■ **EXERCISE**
Reproduce the text lines of the records below verbatim, in order, omitting the pictures.
=-=-=
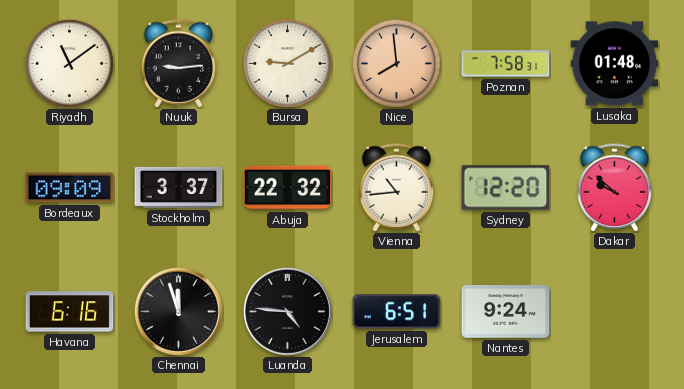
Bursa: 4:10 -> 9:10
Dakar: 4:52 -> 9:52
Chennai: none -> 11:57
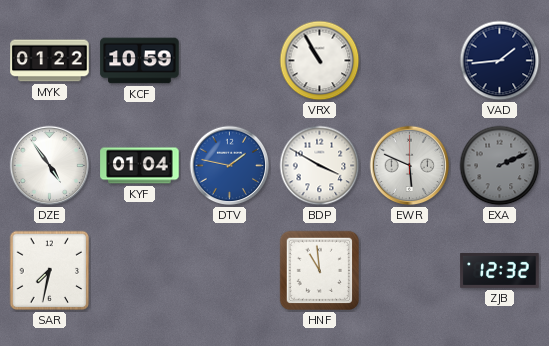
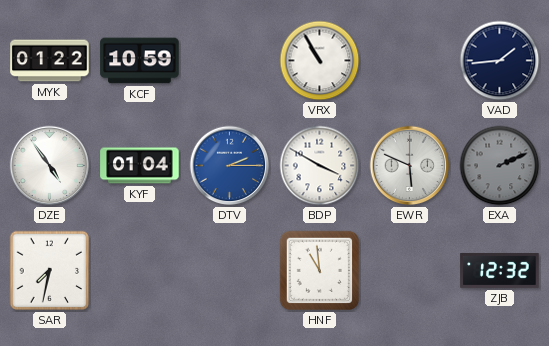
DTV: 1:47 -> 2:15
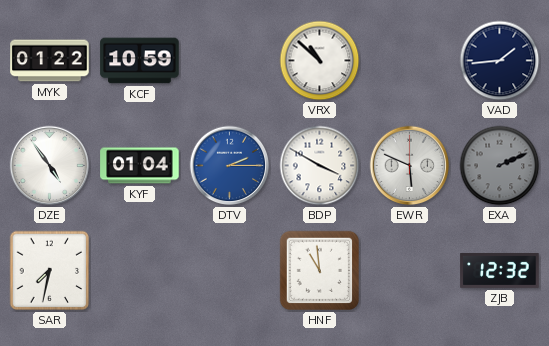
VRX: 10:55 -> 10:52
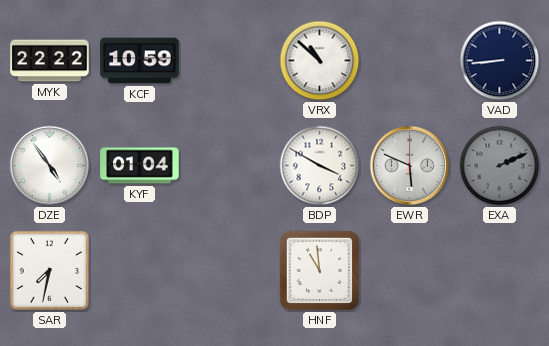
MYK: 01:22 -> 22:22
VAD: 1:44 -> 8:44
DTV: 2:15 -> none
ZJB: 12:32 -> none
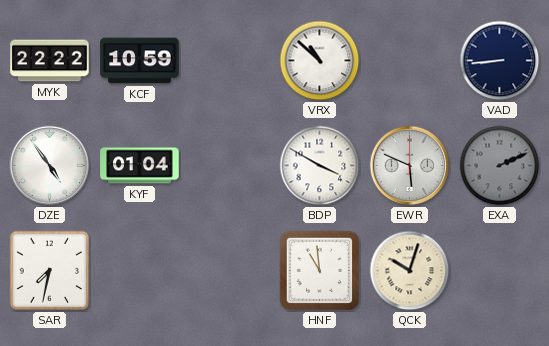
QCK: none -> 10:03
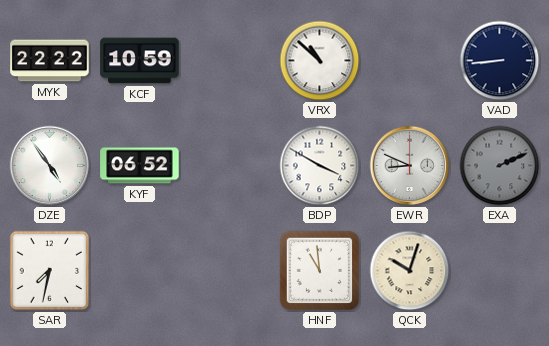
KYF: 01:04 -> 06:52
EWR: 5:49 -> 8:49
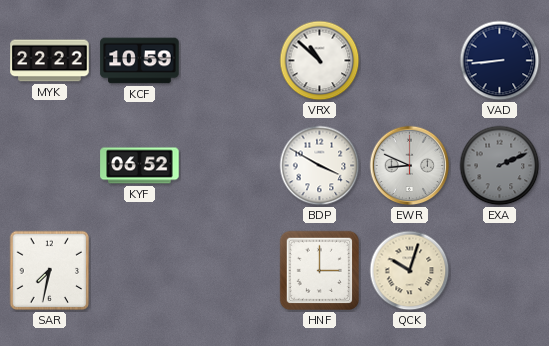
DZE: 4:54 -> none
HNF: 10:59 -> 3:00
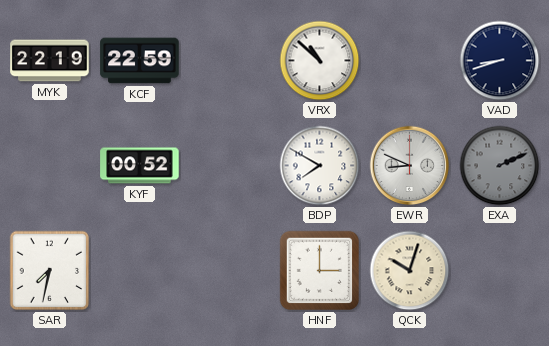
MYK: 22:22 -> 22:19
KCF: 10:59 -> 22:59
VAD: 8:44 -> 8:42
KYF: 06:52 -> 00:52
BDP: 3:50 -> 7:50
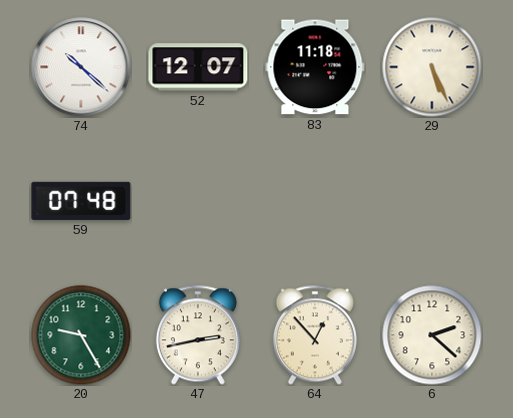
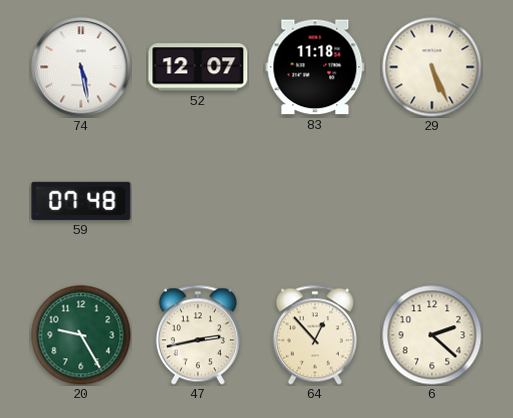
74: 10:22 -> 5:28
=-=-=
■ **RESPONSE FOR THIS EXERCISE**
Bursa: 4:10 -> 9:10
Dakar: 4:52 -> 9:52
Chennai: none -> 11:57
DTV: 1:47 -> 2:15
VRX: 10:55 -> 10:52
MYK: 01:22 -> 22:22
VAD: 1:44 -> 8:44
DTV: 2:15 -> none
ZJB: 12:32 -> none
QCK: none -> 10:03
KYF: 01:04 -> 06:52
EWR: 5:49 -> 8:49
DZE: 4:54 -> none
HNF: 10:59 -> 3:00
MYK: 22:22 -> 22:19
KCF: 10:59 -> 22:59
VAD: 8:44 -> 8:42
KYF: 06:52 -> 00:52
BDP: 3:50 -> 7:50
74: 10:22 -> 5:28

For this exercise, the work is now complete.